Aim of the task:
From the line containing "(295, 192) = (613, 361): purple" to the final line of the listing, restate each line word for word and add nothing.

Collected material:
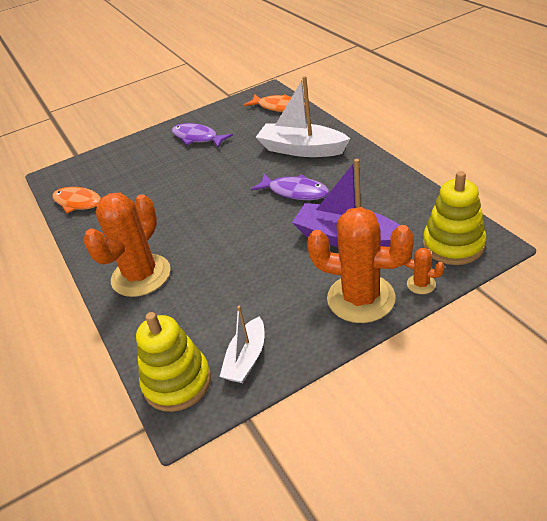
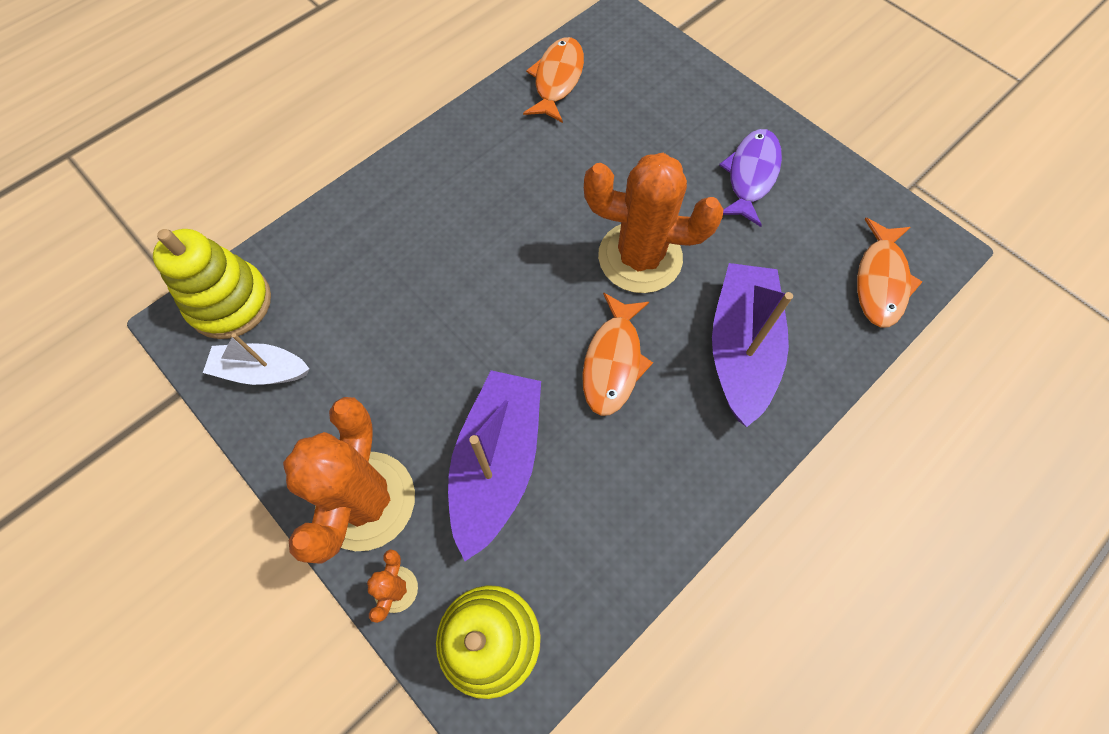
camera: 70 degrees right, 25 degrees up
(141, 275) = (410, 205): orange cactus -> orange cactus (640, 257)
(295, 192) = (613, 361): purple fish -> orange fish
(301, 149) = (741, 349): white boat -> purple boat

Reply:
(295, 192) = (613, 361): purple fish -> orange fish
(301, 149) = (741, 349): white boat -> purple boat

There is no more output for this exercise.